Work to complete: In the listing that follows, count each line where the word "none" appears; write nothing but the count.

Dataset excerpt:
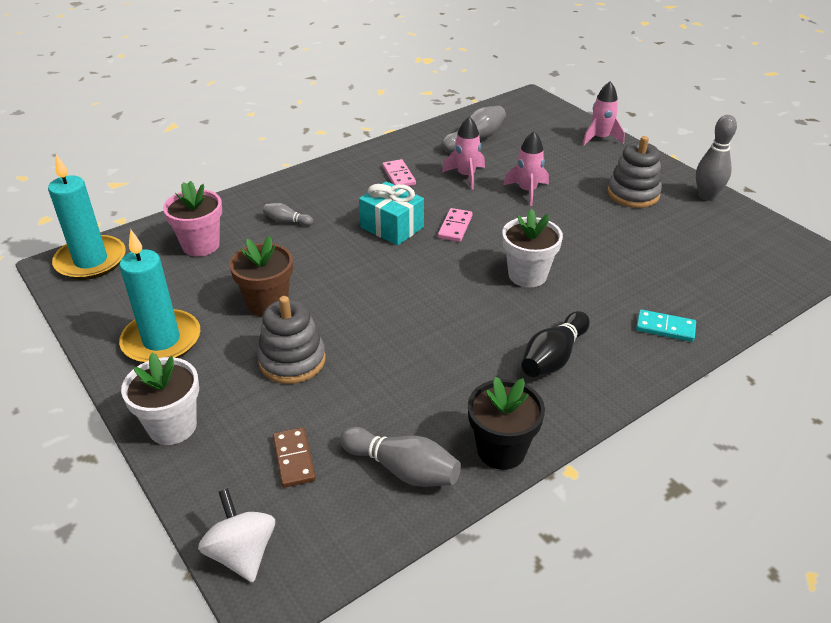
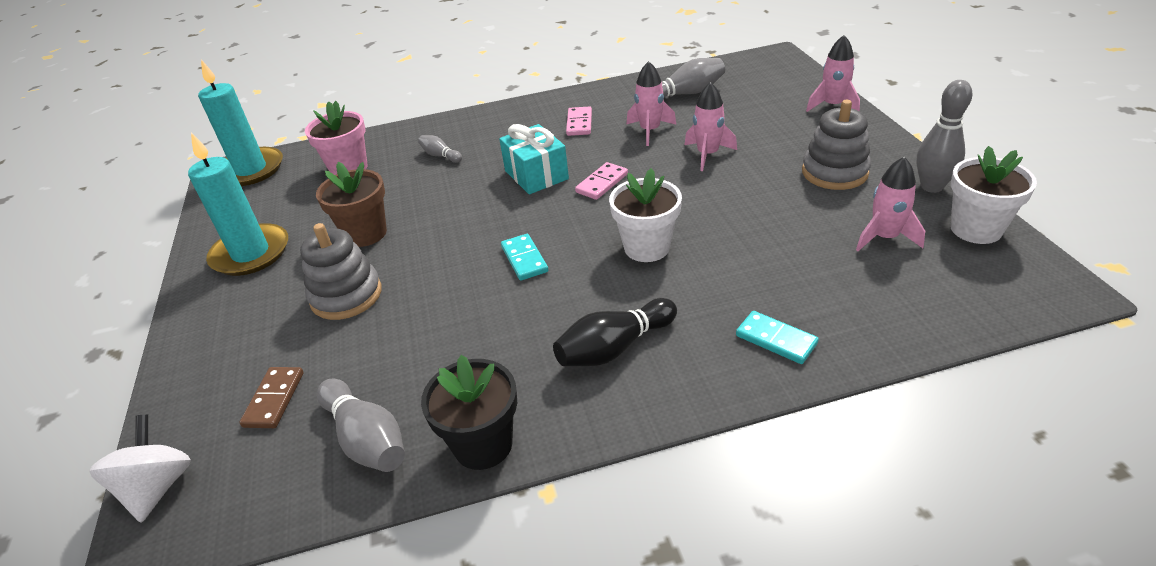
camera: 25 degrees right, 0 degrees up
white flower pot [121,353,199,445] -> white flower pot moved to [951,146,1037,244]
none -> turquoise domino [501,234,548,281]
none -> pink rocket [856,157,925,251]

Answer section: 2